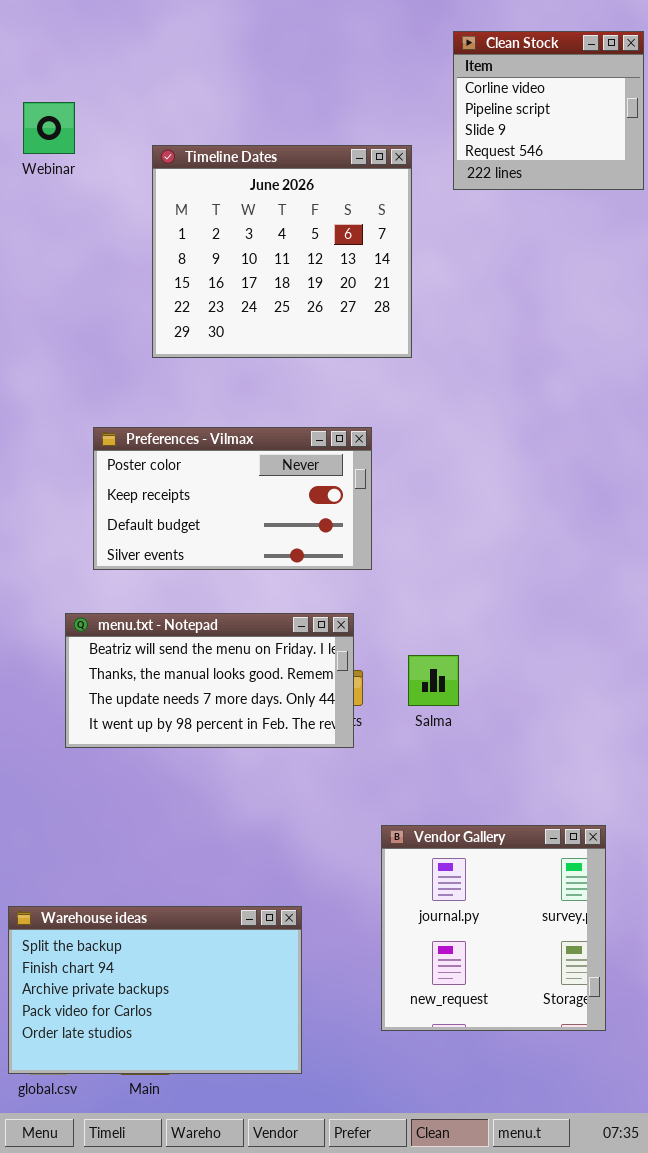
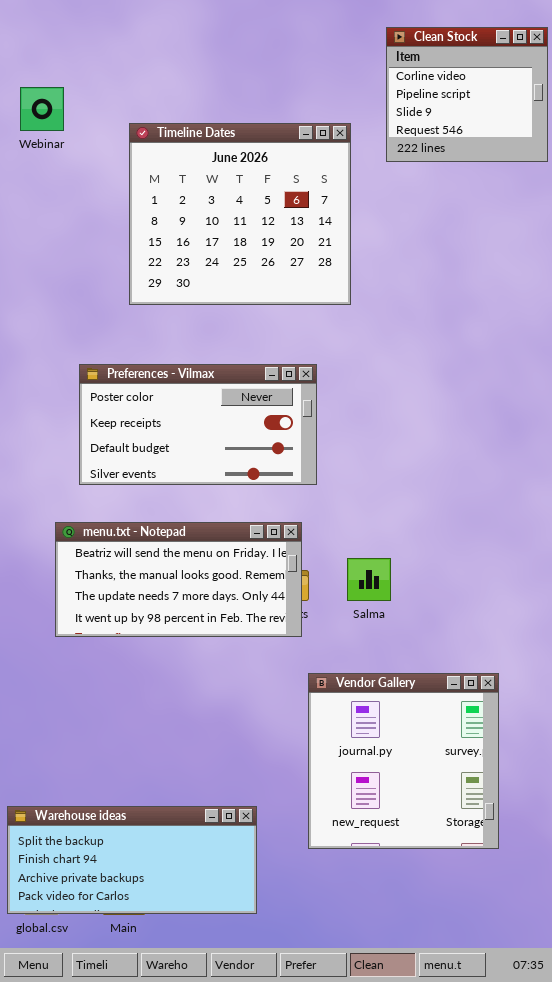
Vendor Gallery: [381,825,606,1031] -> [308,673,499,849], moved
Warehouse ideas: [8,906,302,1074] -> [7,806,257,914], resized

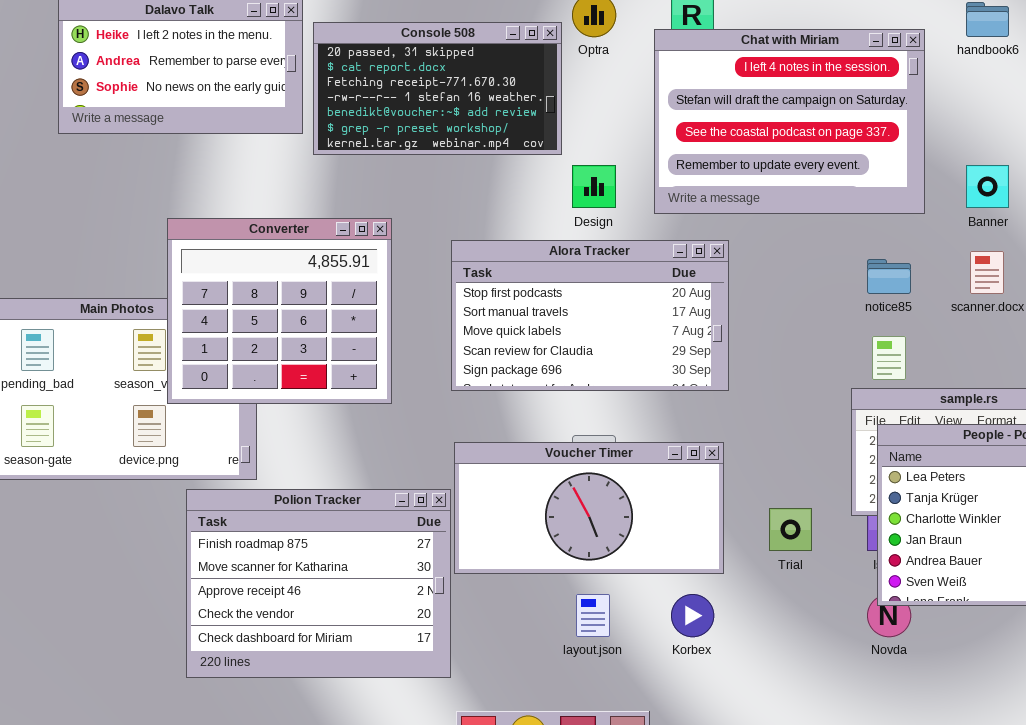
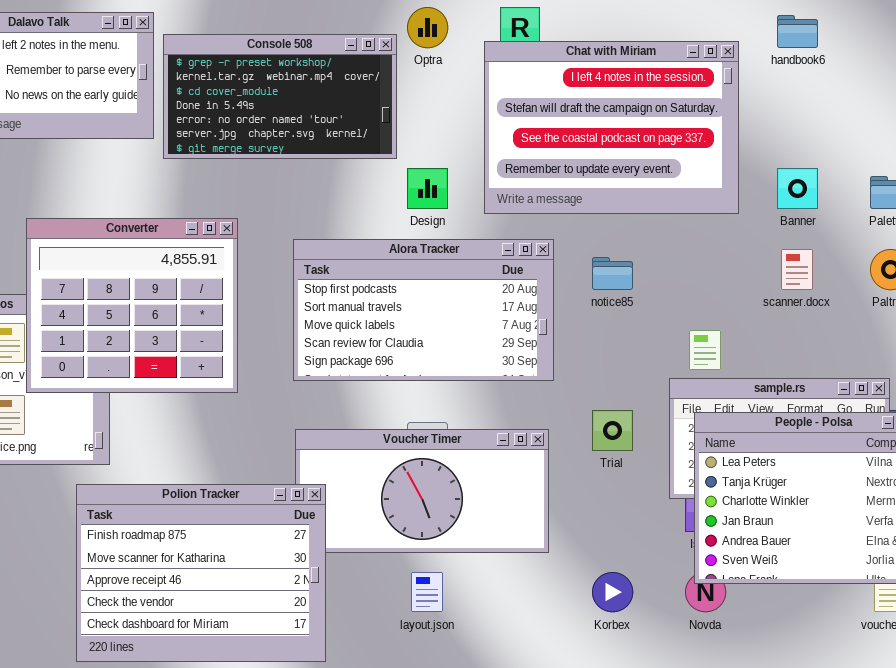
Console 508: [313,22,562,155] -> [163,34,397,159], scrolled down 5 rows
notice85: [867,259,911,294] -> [592,257,633,290], moved
Polion Tracker: [186,489,451,678] -> [76,484,326,662], moved
Trial: [769,508,812,551] -> [592,410,633,451], moved
Korbex: [671,594,714,637] -> [592,572,633,612], moved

────────────────────

Go through the entries above and output them exactly, without pictures.

Vendor Gallery: [381,825,606,1031] -> [308,673,499,849], moved
Warehouse ideas: [8,906,302,1074] -> [7,806,257,914], resized

Console 508: [313,22,562,155] -> [163,34,397,159], scrolled down 5 rows
notice85: [867,259,911,294] -> [592,257,633,290], moved
Polion Tracker: [186,489,451,678] -> [76,484,326,662], moved
Trial: [769,508,812,551] -> [592,410,633,451], moved
Korbex: [671,594,714,637] -> [592,572,633,612], moved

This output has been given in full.